▸ **Work to be completed**: Your answer must be an exact copy of the records below, with every picture left out.
────
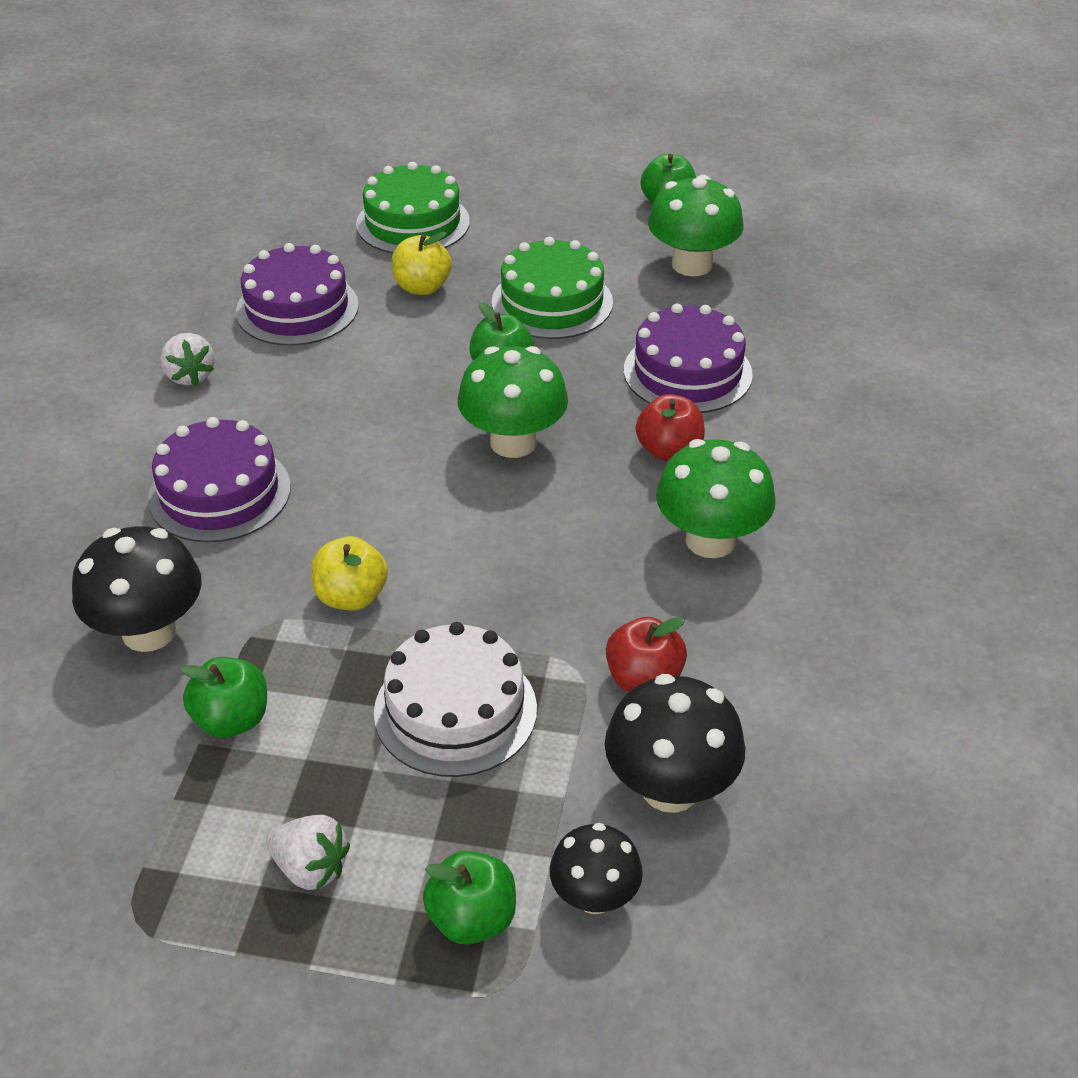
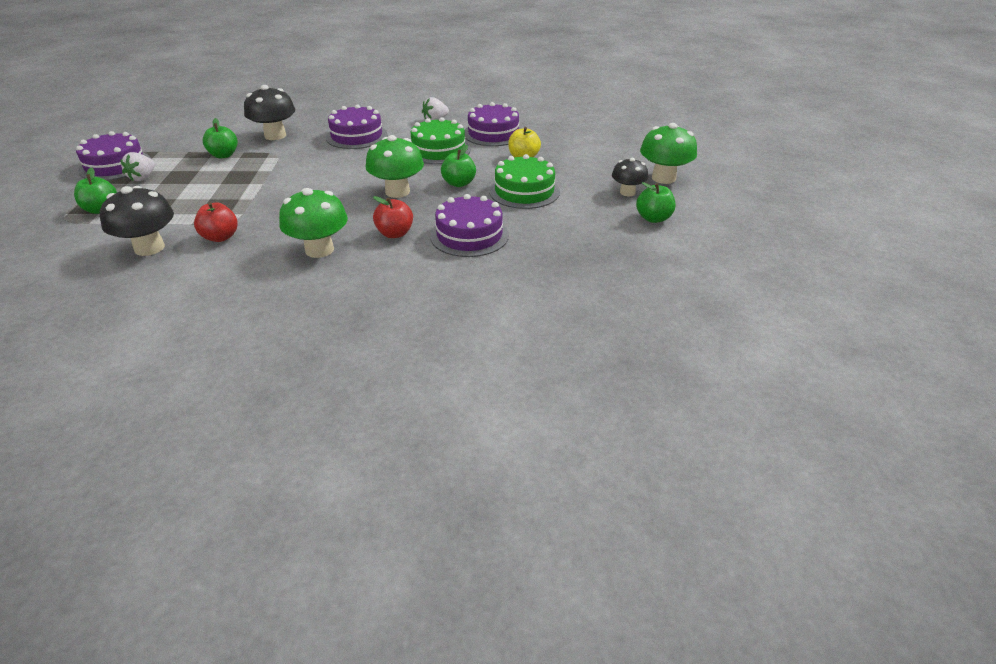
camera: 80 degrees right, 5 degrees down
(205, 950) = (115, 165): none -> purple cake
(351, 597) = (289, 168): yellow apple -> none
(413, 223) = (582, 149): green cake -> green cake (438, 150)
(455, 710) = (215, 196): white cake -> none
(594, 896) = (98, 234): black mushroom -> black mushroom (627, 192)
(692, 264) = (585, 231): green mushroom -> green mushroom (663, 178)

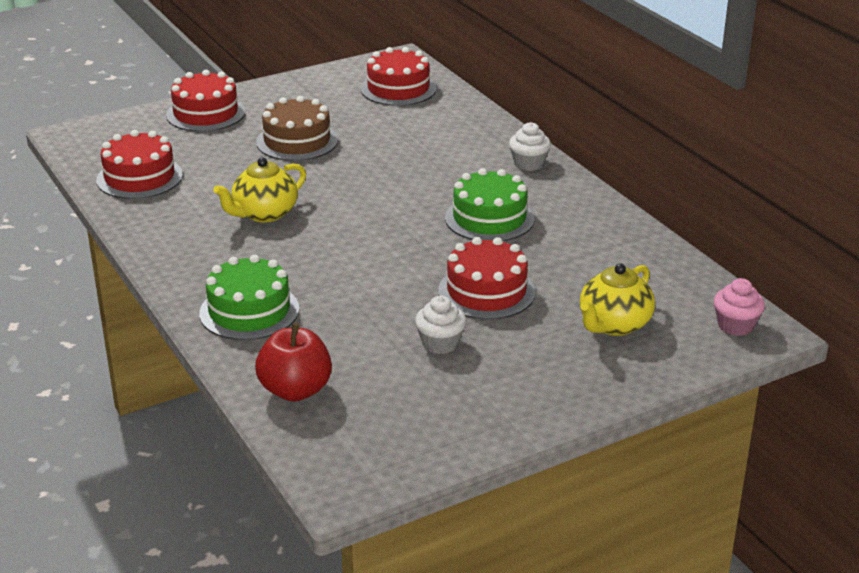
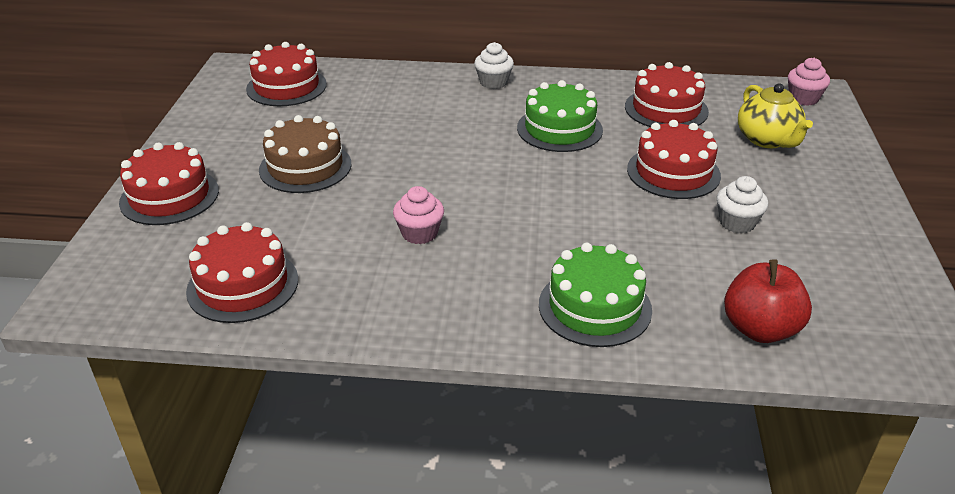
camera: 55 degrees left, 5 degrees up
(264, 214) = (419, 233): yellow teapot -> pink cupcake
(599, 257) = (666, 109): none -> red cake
────
▸ **Solution for this task**:
camera: 80 degrees right, 5 degrees down
(205, 950) = (115, 165): none -> purple cake
(351, 597) = (289, 168): yellow apple -> none
(413, 223) = (582, 149): green cake -> green cake (438, 150)
(455, 710) = (215, 196): white cake -> none
(594, 896) = (98, 234): black mushroom -> black mushroom (627, 192)
(692, 264) = (585, 231): green mushroom -> green mushroom (663, 178)

camera: 55 degrees left, 5 degrees up
(264, 214) = (419, 233): yellow teapot -> pink cupcake
(599, 257) = (666, 109): none -> red cake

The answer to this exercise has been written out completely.